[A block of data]
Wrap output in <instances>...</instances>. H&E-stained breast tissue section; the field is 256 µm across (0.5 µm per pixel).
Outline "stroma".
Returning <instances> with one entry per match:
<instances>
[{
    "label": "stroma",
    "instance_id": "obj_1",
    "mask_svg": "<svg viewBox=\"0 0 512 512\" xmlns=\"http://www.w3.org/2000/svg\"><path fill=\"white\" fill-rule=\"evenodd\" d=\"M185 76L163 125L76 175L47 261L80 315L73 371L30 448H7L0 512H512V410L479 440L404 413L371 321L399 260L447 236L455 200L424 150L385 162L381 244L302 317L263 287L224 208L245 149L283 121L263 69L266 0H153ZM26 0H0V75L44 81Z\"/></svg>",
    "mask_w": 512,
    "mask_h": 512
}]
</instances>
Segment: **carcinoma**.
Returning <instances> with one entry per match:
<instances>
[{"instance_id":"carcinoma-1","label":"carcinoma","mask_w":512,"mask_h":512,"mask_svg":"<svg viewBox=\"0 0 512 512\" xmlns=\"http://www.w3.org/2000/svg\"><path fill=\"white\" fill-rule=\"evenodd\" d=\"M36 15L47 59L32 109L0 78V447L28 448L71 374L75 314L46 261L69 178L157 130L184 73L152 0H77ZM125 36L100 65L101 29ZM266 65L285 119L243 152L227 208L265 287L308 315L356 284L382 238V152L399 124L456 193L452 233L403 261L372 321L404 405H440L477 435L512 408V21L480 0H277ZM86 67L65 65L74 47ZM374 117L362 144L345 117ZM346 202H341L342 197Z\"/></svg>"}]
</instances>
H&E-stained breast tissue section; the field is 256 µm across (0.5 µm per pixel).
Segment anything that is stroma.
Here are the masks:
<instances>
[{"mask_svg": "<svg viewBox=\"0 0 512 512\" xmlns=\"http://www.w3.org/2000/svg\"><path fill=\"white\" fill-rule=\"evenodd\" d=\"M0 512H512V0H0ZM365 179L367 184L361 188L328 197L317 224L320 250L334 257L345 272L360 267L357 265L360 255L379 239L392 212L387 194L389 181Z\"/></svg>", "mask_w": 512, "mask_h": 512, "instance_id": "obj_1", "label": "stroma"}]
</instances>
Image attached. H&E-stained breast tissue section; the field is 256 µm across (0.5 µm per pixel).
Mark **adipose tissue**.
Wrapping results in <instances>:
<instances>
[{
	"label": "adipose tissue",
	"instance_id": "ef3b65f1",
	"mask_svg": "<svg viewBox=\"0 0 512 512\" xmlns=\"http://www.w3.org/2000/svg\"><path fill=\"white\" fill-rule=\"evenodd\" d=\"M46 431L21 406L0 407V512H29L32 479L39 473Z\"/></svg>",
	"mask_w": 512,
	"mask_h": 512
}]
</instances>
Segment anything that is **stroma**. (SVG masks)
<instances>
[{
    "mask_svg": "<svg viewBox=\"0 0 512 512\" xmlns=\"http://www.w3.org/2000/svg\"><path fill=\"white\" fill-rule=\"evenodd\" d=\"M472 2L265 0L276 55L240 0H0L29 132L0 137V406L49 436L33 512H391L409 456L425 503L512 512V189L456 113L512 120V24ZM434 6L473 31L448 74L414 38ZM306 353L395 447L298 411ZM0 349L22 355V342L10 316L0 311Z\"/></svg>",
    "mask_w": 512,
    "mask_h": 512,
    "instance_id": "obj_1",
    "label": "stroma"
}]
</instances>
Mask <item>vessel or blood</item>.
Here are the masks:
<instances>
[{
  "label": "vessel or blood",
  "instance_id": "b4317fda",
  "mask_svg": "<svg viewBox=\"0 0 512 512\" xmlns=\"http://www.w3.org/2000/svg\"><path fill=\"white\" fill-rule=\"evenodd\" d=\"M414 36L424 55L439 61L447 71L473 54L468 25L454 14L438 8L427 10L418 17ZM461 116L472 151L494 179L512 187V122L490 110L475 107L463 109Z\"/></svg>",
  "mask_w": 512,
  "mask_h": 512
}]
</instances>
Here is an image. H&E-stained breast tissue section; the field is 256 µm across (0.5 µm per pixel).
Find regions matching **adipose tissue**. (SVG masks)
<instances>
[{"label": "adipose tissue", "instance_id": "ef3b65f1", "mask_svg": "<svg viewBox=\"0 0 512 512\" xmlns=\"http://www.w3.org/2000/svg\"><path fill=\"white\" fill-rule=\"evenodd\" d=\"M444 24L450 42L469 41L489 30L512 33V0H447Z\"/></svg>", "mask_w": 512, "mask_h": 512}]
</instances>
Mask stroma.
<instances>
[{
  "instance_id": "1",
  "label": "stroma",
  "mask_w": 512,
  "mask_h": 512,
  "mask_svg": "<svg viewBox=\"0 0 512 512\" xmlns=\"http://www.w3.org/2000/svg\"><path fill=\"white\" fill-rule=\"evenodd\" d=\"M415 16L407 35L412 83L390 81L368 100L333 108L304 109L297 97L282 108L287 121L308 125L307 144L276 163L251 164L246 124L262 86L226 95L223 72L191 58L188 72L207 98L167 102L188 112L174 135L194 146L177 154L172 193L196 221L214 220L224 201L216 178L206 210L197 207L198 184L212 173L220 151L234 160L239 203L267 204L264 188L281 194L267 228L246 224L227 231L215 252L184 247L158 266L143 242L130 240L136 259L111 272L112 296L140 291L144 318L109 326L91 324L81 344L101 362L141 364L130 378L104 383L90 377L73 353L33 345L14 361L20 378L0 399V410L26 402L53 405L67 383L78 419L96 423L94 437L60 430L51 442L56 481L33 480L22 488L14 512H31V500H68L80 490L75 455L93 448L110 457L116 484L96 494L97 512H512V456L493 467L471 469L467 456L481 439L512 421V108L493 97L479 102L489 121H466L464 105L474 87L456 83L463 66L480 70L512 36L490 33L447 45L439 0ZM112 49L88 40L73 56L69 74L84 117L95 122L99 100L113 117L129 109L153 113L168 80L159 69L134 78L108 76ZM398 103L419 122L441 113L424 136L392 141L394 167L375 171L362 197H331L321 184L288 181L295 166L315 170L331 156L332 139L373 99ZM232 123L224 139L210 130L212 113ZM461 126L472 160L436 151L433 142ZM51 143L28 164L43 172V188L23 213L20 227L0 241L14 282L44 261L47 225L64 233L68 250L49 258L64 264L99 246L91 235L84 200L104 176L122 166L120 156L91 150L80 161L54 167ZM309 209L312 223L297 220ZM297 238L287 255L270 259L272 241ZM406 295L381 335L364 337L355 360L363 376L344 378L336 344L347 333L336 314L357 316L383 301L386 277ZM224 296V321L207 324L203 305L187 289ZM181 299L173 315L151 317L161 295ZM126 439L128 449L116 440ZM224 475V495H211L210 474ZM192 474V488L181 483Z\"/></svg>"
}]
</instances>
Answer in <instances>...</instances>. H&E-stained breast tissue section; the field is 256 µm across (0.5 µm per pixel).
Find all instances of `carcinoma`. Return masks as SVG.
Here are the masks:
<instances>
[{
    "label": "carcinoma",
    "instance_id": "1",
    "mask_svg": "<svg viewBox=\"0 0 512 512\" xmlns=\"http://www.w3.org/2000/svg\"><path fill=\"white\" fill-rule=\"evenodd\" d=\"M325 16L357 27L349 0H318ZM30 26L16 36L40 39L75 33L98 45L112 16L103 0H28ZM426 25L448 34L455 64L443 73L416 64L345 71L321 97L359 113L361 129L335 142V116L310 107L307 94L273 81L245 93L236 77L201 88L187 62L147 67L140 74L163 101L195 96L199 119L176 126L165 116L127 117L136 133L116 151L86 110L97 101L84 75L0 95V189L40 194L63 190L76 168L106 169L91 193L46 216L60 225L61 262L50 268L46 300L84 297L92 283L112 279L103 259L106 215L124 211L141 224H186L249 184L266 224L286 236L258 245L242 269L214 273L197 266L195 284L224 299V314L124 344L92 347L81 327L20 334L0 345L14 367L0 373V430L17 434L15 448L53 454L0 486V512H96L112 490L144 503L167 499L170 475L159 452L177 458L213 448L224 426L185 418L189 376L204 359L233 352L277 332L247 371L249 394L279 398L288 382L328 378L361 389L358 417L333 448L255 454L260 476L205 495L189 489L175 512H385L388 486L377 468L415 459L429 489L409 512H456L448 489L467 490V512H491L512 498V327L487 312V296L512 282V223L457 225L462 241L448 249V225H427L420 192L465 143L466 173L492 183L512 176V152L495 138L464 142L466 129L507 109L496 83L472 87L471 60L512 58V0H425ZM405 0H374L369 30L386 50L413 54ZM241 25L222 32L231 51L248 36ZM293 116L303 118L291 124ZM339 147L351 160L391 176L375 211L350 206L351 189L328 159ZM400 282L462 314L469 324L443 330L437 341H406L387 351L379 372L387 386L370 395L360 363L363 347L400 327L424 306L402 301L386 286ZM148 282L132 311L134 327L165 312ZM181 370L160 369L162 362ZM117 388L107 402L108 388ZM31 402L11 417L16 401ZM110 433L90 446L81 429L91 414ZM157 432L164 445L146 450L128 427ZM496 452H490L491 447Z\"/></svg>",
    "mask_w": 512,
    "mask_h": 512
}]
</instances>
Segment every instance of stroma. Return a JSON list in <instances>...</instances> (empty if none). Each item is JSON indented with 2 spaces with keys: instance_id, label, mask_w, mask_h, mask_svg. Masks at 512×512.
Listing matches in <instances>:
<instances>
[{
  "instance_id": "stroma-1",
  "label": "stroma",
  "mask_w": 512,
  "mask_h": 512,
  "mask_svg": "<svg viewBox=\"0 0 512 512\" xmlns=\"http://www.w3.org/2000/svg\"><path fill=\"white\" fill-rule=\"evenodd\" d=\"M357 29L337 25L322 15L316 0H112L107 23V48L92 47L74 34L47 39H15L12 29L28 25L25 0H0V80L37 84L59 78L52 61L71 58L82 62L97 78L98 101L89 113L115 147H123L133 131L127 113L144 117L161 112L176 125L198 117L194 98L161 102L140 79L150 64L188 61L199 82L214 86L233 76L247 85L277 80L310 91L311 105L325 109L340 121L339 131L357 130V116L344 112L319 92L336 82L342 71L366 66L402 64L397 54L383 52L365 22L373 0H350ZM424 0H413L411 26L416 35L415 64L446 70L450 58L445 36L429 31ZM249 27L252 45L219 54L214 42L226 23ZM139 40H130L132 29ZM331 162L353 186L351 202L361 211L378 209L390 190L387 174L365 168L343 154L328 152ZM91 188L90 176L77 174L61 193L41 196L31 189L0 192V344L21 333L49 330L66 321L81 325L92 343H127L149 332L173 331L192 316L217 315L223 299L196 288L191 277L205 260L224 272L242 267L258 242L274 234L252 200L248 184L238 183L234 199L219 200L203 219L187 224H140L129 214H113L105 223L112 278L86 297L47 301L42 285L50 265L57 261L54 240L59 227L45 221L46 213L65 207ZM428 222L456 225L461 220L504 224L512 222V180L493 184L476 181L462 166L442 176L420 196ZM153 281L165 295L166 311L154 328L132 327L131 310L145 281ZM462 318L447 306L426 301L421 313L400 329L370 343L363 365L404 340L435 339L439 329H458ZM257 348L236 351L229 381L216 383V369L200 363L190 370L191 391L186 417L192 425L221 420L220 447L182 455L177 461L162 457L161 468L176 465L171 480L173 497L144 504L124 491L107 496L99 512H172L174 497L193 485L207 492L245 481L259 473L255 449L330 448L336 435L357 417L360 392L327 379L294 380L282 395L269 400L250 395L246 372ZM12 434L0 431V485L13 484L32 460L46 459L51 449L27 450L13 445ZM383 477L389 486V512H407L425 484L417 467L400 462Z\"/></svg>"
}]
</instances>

- _Given request_
Each line from the line with "Mask stroma." to the line with "Answer in <instances>...</instances>." is to be echoed exactly; both boundary lines are included, and nothing else is to be output.

- _Solved problem_
Mask stroma.
<instances>
[{
  "instance_id": "1",
  "label": "stroma",
  "mask_w": 512,
  "mask_h": 512,
  "mask_svg": "<svg viewBox=\"0 0 512 512\" xmlns=\"http://www.w3.org/2000/svg\"><path fill=\"white\" fill-rule=\"evenodd\" d=\"M415 16L407 35L412 83L390 81L368 100L333 108L304 109L297 97L282 108L287 121L308 125L307 144L276 163L251 164L246 124L262 86L226 95L223 72L191 58L188 72L207 98L167 102L188 112L174 135L194 146L177 154L172 193L196 221L214 220L224 201L216 178L206 210L197 207L198 184L212 173L220 151L234 160L239 203L267 204L264 188L281 194L267 228L246 224L227 231L215 252L184 247L158 266L143 242L130 240L136 259L111 272L112 296L140 291L144 318L109 326L91 324L81 344L101 362L141 364L130 378L104 383L90 377L73 353L33 345L14 361L20 378L0 399V410L26 402L53 405L67 383L78 419L96 423L94 437L60 430L51 442L56 481L33 480L22 488L14 512H31V500H68L80 490L75 455L93 448L110 457L116 484L96 494L97 512H512V456L493 467L471 469L467 456L481 439L512 421V108L493 97L479 102L489 121H466L464 105L474 87L456 83L463 66L480 70L512 36L490 33L447 45L439 0ZM112 49L88 40L73 56L69 74L84 117L95 122L99 100L113 117L129 109L153 113L168 80L159 69L134 78L108 76ZM398 103L419 122L441 113L424 136L392 141L394 167L375 171L362 197H331L321 184L288 181L295 166L315 170L331 156L332 139L373 99ZM232 123L224 139L210 130L212 113ZM461 126L472 160L436 151L433 142ZM51 143L28 164L43 172V188L23 213L20 227L0 241L14 282L44 261L47 225L64 233L68 250L49 258L64 264L99 246L91 235L84 200L104 176L122 166L120 156L91 150L80 161L54 167ZM309 209L312 223L297 220ZM297 238L287 255L270 259L272 241ZM406 295L381 335L364 337L355 360L363 376L344 378L336 344L347 333L336 314L357 316L383 301L386 277ZM224 296V321L207 324L203 305L187 289ZM181 299L173 315L151 317L161 295ZM126 439L128 449L116 440ZM224 475V495H211L210 474ZM192 474V488L181 483Z\"/></svg>"
}]
</instances>
Answer in <instances>...</instances>. H&E-stained breast tissue section; the field is 256 µm across (0.5 µm per pixel).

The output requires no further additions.